**Exercise goal**
All pictures are to be skipped; retype only the lines from the top of the entries through the line with "turquoise padlock [210,222,267,292]", both included.

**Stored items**

---

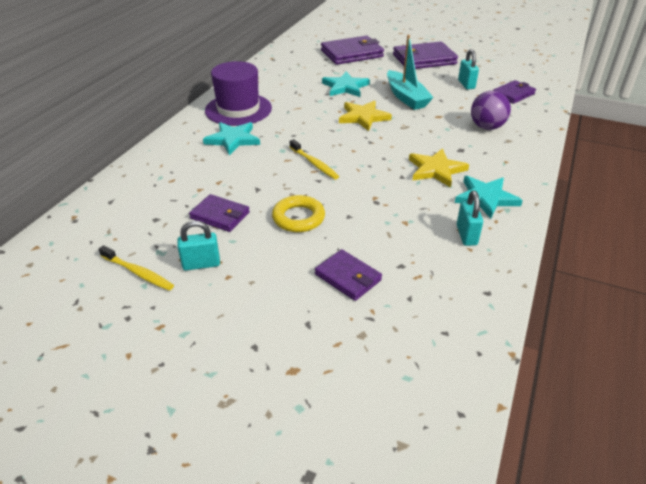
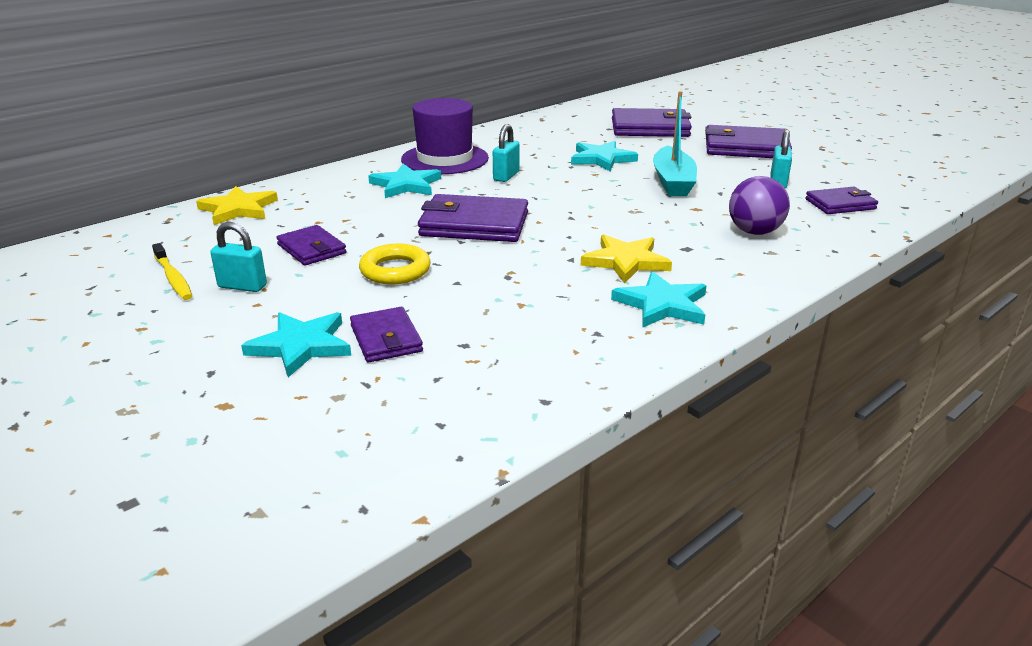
camera: 25 degrees right, 10 degrees down
yellow toothbrush [290,139,339,179] -> purple wallet [418,194,528,242]
yellow star [339,101,392,131] -> yellow star moved to [196,186,278,225]
turquoise padlock [457,191,483,246] -> turquoise padlock moved to [493,124,520,182]
none -> turquoise star [241,312,351,377]

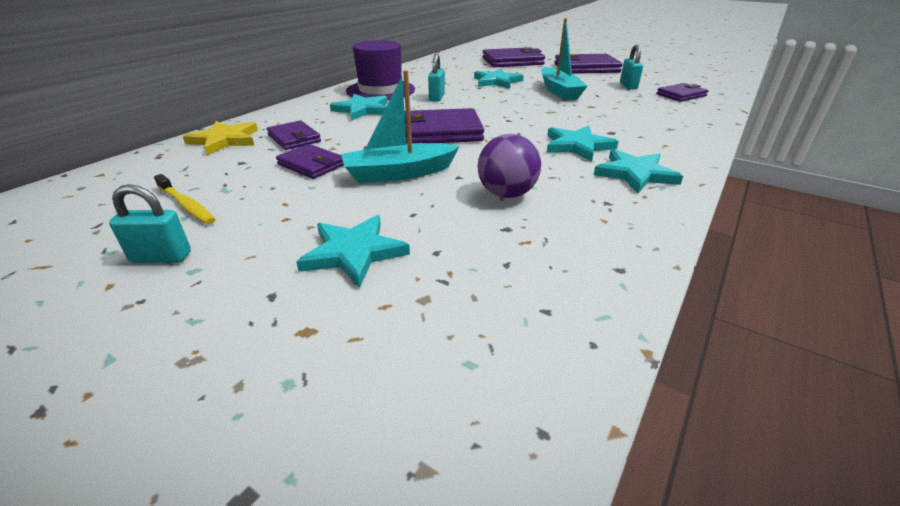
camera: 15 degrees left, 5 degrees up
turquoise padlock [210,222,267,292] -> turquoise padlock moved to [109,184,191,263]
purple wallet [350,307,423,362] -> purple wallet moved to [267,120,321,150]
yellow ring [359,244,431,284] -> turquoise boat [341,70,460,183]
yellow star [581,234,672,283] -> turquoise star [547,126,619,162]
purple ball [729,176,790,235] -> purple ball moved to [478,134,541,198]

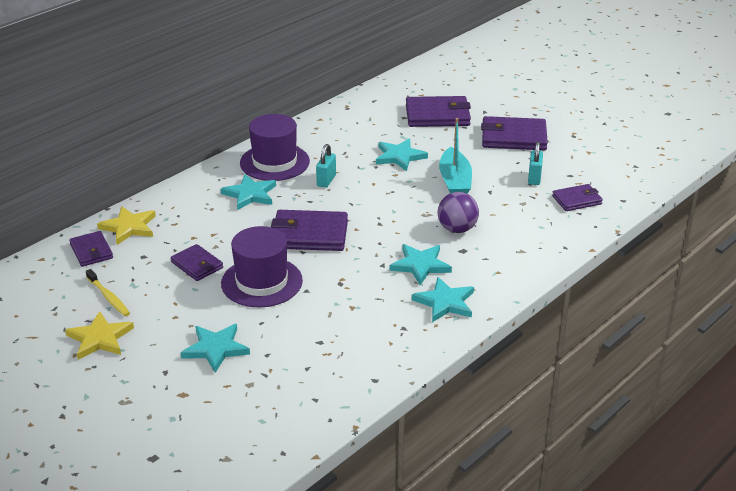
camera: 10 degrees right, 0 degrees up
turquoise padlock [109,184,191,263] -> yellow star [65,311,134,360]
purple wallet [267,120,321,150] -> purple wallet moved to [69,231,113,267]
turquoise boat [341,70,460,183] -> purple hat [221,226,303,307]
purple ball [478,134,541,198] -> purple ball moved to [438,192,479,233]

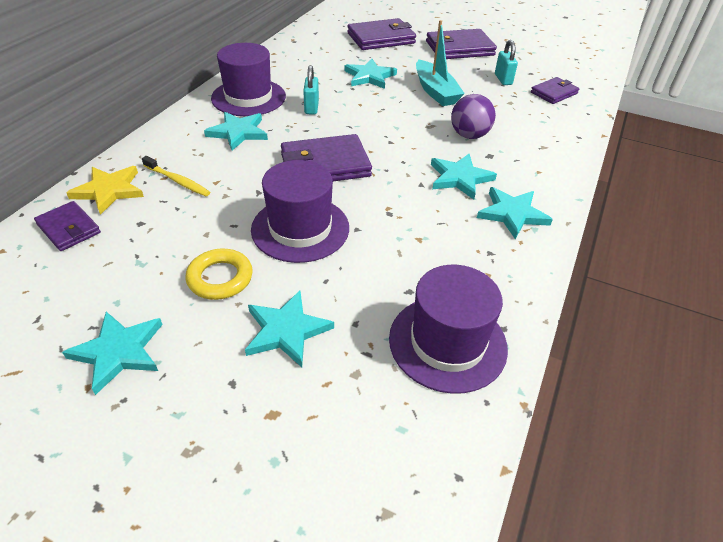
camera: 20 degrees left, 10 degrees up
yellow star [65,311,134,360] -> turquoise star [62,312,163,395]
yellow toothbrush [86,269,130,316] -> yellow toothbrush moved to [142,156,210,196]
purple wallet [171,244,223,281] -> none
none -> yellow ring [185,249,253,300]
none -> purple hat [389,265,508,394]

---

**Solution**
camera: 25 degrees right, 10 degrees down
yellow toothbrush [290,139,339,179] -> purple wallet [418,194,528,242]
yellow star [339,101,392,131] -> yellow star moved to [196,186,278,225]
turquoise padlock [457,191,483,246] -> turquoise padlock moved to [493,124,520,182]
none -> turquoise star [241,312,351,377]

camera: 15 degrees left, 5 degrees up
turquoise padlock [210,222,267,292] -> turquoise padlock moved to [109,184,191,263]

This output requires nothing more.